* **DESCRIPTION OF THE TASK**:
Tell how many lines in the data contain the string "bulb", using a single number as the whole reply.
———
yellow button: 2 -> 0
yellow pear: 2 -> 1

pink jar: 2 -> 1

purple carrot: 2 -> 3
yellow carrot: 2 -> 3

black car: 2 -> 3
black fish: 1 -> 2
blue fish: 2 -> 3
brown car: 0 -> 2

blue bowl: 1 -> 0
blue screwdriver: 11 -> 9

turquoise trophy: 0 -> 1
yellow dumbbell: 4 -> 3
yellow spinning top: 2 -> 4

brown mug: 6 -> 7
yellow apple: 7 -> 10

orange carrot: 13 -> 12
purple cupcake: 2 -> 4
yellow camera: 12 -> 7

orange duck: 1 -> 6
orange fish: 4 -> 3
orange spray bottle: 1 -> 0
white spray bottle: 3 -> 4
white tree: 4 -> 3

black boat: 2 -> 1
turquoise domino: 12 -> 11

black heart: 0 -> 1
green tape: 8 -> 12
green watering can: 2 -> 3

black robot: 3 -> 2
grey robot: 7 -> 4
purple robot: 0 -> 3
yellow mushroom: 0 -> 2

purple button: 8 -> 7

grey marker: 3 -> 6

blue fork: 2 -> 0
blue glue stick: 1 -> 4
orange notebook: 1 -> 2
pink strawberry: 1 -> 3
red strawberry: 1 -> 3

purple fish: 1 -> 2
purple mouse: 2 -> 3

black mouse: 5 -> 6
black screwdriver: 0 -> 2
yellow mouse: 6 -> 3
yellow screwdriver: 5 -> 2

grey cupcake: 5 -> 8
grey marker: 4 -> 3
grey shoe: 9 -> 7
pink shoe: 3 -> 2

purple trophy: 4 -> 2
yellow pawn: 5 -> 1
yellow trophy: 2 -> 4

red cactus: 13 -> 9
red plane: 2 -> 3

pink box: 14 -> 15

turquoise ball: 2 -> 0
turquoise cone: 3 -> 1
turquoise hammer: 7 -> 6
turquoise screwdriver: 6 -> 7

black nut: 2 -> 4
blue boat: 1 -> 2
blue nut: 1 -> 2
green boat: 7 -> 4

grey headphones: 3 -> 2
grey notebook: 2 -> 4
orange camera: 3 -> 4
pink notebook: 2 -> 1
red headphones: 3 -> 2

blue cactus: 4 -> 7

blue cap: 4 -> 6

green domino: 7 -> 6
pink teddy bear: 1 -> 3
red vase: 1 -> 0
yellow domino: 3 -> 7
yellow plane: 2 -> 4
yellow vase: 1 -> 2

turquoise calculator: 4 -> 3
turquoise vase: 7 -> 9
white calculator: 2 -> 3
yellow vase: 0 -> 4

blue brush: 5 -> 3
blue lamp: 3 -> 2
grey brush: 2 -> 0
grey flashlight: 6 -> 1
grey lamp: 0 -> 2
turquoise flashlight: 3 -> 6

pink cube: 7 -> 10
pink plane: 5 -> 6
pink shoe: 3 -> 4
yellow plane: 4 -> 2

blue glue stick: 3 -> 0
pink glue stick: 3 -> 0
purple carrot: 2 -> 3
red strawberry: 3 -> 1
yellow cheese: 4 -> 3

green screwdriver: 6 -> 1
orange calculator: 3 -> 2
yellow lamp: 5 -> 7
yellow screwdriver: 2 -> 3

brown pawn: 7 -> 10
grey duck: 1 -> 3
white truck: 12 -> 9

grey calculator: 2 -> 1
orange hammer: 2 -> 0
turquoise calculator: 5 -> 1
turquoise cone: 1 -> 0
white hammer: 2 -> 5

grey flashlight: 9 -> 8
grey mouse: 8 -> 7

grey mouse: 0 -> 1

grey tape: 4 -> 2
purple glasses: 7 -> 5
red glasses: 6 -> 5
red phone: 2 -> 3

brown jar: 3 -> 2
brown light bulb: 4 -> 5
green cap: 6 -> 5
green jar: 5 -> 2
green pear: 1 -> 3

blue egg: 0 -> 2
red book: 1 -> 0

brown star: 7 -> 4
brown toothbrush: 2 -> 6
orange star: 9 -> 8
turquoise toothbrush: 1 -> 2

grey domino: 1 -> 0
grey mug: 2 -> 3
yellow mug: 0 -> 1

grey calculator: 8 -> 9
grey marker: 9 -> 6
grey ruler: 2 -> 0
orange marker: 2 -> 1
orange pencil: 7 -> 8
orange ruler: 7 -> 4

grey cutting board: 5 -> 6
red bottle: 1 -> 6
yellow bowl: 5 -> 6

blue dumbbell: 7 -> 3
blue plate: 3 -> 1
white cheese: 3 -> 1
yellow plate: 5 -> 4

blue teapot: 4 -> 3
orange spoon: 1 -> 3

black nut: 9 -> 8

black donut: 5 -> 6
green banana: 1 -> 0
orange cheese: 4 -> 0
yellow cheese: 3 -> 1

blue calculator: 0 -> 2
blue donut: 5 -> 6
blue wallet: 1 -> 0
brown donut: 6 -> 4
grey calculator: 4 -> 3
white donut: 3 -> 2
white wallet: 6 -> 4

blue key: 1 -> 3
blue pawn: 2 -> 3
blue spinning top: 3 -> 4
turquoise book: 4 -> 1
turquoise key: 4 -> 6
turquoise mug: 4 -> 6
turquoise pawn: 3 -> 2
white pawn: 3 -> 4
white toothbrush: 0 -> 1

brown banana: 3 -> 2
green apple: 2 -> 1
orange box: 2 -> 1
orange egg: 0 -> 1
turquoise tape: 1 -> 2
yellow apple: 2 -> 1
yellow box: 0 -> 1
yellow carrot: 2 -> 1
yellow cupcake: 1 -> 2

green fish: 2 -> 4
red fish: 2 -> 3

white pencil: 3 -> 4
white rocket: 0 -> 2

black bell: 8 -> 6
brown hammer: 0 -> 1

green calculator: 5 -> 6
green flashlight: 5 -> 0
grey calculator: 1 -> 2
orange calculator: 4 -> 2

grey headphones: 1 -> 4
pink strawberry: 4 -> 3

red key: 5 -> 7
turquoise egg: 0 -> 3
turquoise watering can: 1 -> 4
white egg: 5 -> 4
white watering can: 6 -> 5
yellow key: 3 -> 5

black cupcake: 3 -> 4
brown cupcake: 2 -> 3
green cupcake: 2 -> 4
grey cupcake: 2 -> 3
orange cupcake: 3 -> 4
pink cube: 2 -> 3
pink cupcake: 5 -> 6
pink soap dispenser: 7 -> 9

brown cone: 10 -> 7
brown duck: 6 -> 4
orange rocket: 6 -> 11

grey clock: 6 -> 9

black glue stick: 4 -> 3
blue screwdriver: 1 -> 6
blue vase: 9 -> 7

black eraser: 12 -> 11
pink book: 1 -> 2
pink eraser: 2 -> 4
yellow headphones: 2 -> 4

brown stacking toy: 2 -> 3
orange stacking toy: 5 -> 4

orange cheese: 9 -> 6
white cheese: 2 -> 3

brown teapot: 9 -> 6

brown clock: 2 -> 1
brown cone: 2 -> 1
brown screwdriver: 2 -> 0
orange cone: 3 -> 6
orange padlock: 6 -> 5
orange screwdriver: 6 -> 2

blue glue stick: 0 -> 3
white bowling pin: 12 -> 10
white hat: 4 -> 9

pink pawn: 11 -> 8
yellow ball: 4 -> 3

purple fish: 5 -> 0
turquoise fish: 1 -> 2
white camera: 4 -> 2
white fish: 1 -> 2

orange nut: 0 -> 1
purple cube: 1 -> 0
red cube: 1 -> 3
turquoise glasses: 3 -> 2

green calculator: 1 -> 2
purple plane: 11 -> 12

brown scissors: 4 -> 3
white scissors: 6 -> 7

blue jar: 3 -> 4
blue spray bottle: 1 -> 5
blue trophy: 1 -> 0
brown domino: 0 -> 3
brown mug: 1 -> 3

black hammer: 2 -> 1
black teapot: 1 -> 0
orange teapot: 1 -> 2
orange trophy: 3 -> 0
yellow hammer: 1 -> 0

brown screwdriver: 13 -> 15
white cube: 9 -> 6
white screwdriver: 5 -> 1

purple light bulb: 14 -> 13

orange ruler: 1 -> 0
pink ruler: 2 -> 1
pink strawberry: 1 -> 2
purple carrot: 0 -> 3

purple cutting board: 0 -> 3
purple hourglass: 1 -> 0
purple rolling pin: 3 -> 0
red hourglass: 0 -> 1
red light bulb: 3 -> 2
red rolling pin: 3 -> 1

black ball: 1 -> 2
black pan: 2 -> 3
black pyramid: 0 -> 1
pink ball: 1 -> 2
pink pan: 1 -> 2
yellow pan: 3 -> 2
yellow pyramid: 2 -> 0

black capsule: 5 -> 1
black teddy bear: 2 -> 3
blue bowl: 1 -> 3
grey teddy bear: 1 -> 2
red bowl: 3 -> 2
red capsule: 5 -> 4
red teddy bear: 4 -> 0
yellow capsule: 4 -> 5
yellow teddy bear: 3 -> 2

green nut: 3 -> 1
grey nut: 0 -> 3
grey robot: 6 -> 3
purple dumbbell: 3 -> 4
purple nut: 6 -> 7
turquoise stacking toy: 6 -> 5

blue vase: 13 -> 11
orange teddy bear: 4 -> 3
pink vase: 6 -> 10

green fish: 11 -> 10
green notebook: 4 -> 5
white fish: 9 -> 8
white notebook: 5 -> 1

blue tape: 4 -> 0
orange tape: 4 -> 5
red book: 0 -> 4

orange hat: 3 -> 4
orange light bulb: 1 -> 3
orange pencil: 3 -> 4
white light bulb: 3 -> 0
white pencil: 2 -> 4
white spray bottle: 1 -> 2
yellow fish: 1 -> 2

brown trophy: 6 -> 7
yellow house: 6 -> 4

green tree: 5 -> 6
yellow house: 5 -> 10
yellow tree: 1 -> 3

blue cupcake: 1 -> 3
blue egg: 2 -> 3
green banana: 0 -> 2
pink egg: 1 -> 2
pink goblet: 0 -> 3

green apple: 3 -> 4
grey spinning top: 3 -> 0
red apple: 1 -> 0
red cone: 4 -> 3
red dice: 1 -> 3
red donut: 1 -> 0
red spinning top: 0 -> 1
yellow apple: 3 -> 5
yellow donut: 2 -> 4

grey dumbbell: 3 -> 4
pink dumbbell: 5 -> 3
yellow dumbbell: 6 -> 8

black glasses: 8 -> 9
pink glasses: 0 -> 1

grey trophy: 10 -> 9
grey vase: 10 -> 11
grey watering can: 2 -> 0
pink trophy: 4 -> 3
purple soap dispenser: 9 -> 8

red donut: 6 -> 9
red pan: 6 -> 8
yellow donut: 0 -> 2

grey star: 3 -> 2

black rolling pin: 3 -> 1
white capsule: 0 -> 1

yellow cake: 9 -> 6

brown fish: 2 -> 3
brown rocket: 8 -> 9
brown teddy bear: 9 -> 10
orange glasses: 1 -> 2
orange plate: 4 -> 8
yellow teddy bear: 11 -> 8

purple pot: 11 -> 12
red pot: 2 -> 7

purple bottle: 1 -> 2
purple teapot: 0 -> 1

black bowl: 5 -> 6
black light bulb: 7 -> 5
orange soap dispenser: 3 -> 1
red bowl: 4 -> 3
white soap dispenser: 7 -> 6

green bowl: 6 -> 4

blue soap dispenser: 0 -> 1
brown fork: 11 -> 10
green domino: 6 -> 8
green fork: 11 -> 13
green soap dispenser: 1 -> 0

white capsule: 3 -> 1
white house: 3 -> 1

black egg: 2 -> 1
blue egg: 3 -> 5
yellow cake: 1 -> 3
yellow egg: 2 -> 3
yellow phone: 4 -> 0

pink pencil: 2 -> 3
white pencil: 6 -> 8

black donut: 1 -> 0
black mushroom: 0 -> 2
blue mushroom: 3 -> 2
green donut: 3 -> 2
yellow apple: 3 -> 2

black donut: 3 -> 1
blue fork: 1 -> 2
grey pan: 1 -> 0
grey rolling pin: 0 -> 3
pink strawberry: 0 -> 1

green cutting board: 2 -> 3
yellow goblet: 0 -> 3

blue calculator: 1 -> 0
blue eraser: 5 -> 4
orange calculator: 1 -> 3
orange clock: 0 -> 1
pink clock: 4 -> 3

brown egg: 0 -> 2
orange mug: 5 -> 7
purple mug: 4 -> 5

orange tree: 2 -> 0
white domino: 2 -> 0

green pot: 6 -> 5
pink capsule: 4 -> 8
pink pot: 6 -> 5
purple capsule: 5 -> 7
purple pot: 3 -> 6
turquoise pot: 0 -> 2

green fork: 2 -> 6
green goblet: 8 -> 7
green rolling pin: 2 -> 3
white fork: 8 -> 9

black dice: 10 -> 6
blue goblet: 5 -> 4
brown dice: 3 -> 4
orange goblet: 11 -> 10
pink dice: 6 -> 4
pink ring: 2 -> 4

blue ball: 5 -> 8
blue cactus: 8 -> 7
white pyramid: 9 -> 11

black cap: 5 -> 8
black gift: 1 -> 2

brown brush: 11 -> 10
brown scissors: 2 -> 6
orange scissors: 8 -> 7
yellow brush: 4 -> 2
———
* **YOUR SOLUTION**:
6